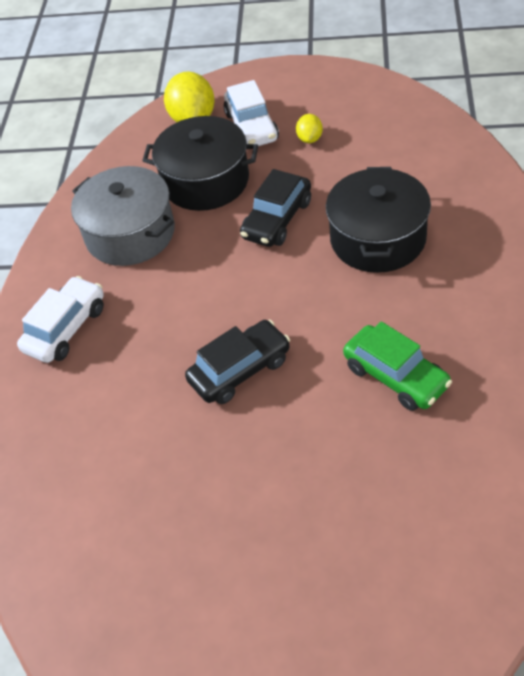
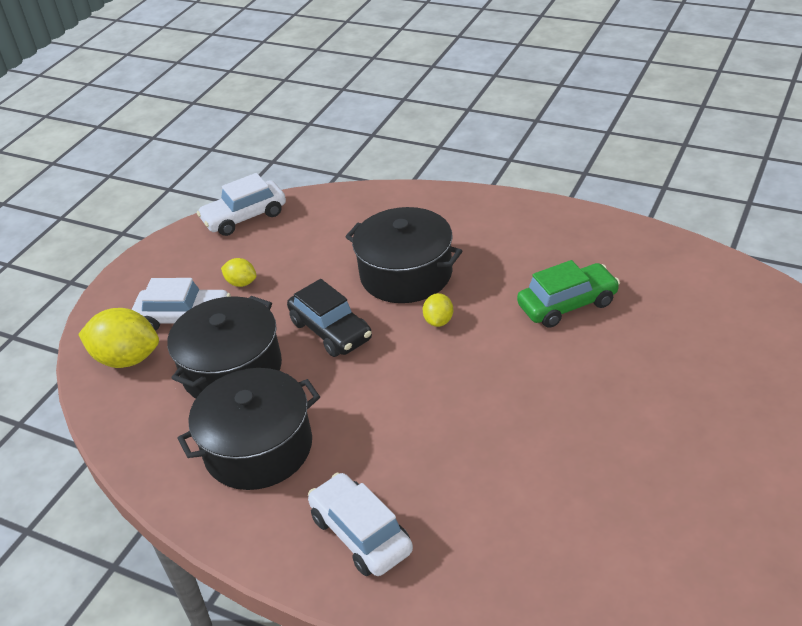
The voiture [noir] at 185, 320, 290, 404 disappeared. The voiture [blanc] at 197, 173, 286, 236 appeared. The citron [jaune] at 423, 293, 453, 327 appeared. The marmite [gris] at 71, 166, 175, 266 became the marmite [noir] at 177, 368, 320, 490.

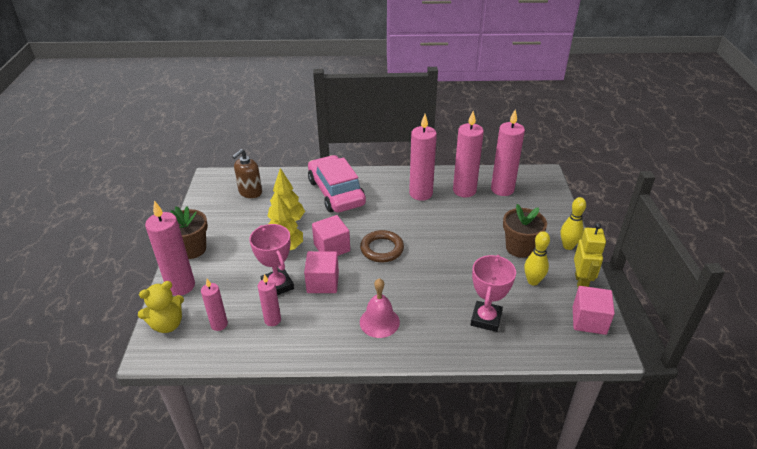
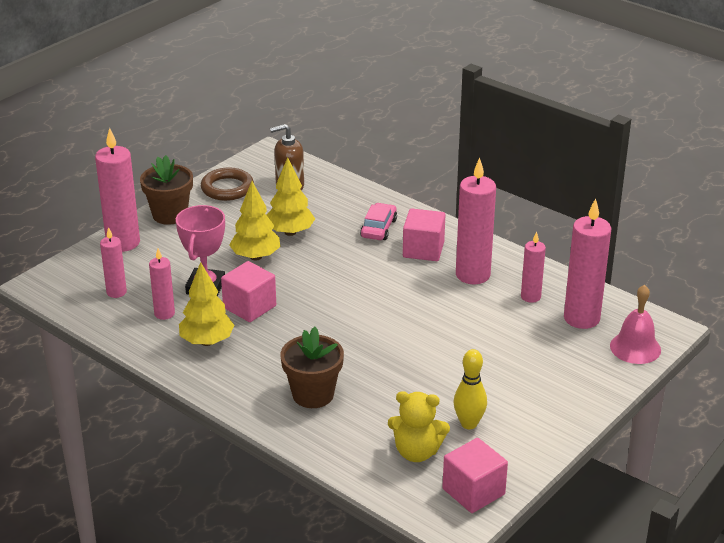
The trophée [rose] at 470, 255, 516, 332 disappeared. The quille [jaune] at 560, 197, 586, 250 disappeared. The robot [jaune] at 574, 223, 606, 287 disappeared. The arbre [jaune] at 179, 262, 234, 346 appeared. The ours en peluche [jaune] moved from 138, 281, 184, 333 to 388, 391, 450, 462. The cube [rose] moved from 312, 215, 350, 256 to 403, 208, 445, 261. The anneau [marron] moved from 360, 230, 404, 262 to 201, 168, 254, 201. The cloche [rose] moved from 360, 278, 400, 338 to 610, 285, 661, 364. The pot de fleurs [marron] moved from 503, 204, 547, 258 to 280, 327, 344, 408. The voiture [rose] at 308, 155, 366, 213 changed to 0.49 times the size. The bougie [rose] at 453, 111, 484, 197 changed to 0.57 times the size.

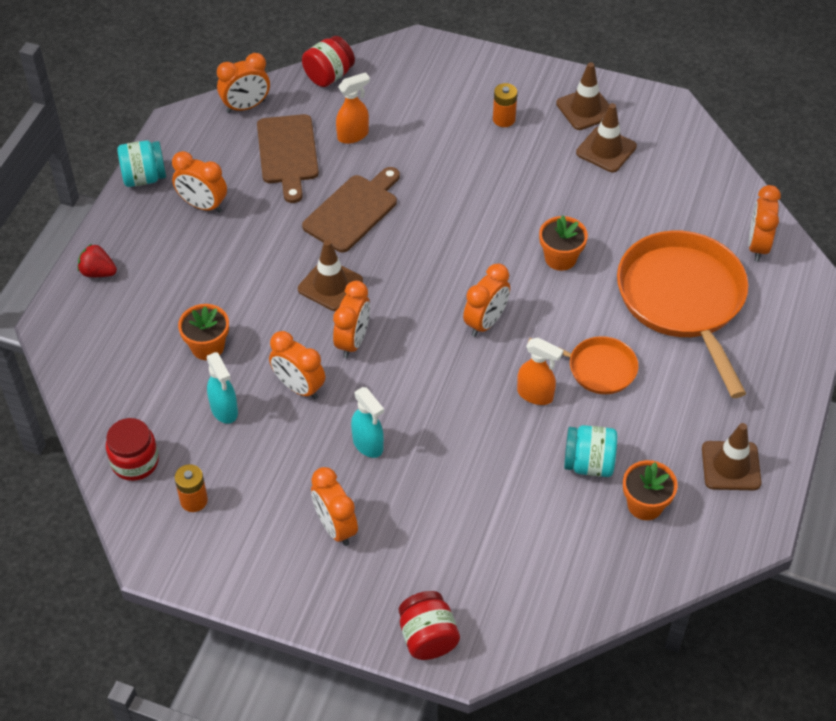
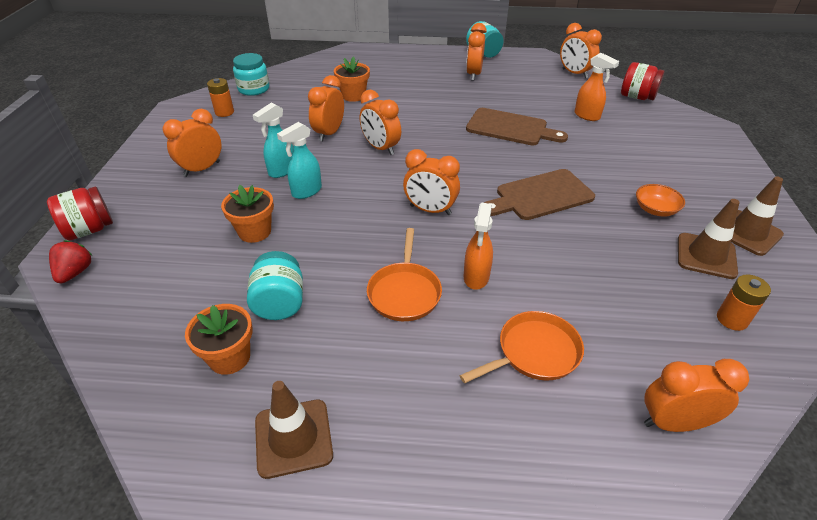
The cône de chantier [marron] at 298, 240, 363, 311 disappeared. The bol [orange] at 636, 184, 685, 217 appeared. The fraise [rouge] moved from 78, 244, 117, 277 to 49, 240, 93, 283. The vaporisateur [turquoise] moved from 207, 352, 238, 424 to 277, 122, 322, 199. The planche à découper [marron] moved from 257, 114, 319, 203 to 484, 169, 595, 220. The pile [orange] moved from 493, 83, 517, 127 to 717, 274, 771, 331. The vaporisateur [orange] moved from 517, 338, 563, 405 to 463, 203, 493, 290. The pot de fleurs [orange] moved from 539, 216, 588, 271 to 221, 185, 274, 243. The bocal [rouge] at 106, 418, 159, 481 became the bocal [turquoise] at 233, 53, 269, 96. The réveil [orange] at 333, 281, 370, 358 turned 45 degrees clockwise. The poêle [orange] at 617, 231, 748, 398 changed to 0.51 times the size.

Your instructions →
Any picture in the data is to be skipped, while each line is returned exactly as written.

Response to the task →
The voiture [noir] at 185, 320, 290, 404 disappeared. The voiture [blanc] at 197, 173, 286, 236 appeared. The citron [jaune] at 423, 293, 453, 327 appeared. The marmite [gris] at 71, 166, 175, 266 became the marmite [noir] at 177, 368, 320, 490.

The trophée [rose] at 470, 255, 516, 332 disappeared. The quille [jaune] at 560, 197, 586, 250 disappeared. The robot [jaune] at 574, 223, 606, 287 disappeared. The arbre [jaune] at 179, 262, 234, 346 appeared. The ours en peluche [jaune] moved from 138, 281, 184, 333 to 388, 391, 450, 462. The cube [rose] moved from 312, 215, 350, 256 to 403, 208, 445, 261. The anneau [marron] moved from 360, 230, 404, 262 to 201, 168, 254, 201. The cloche [rose] moved from 360, 278, 400, 338 to 610, 285, 661, 364. The pot de fleurs [marron] moved from 503, 204, 547, 258 to 280, 327, 344, 408. The voiture [rose] at 308, 155, 366, 213 changed to 0.49 times the size. The bougie [rose] at 453, 111, 484, 197 changed to 0.57 times the size.

The cône de chantier [marron] at 298, 240, 363, 311 disappeared. The bol [orange] at 636, 184, 685, 217 appeared. The fraise [rouge] moved from 78, 244, 117, 277 to 49, 240, 93, 283. The vaporisateur [turquoise] moved from 207, 352, 238, 424 to 277, 122, 322, 199. The planche à découper [marron] moved from 257, 114, 319, 203 to 484, 169, 595, 220. The pile [orange] moved from 493, 83, 517, 127 to 717, 274, 771, 331. The vaporisateur [orange] moved from 517, 338, 563, 405 to 463, 203, 493, 290. The pot de fleurs [orange] moved from 539, 216, 588, 271 to 221, 185, 274, 243. The bocal [rouge] at 106, 418, 159, 481 became the bocal [turquoise] at 233, 53, 269, 96. The réveil [orange] at 333, 281, 370, 358 turned 45 degrees clockwise. The poêle [orange] at 617, 231, 748, 398 changed to 0.51 times the size.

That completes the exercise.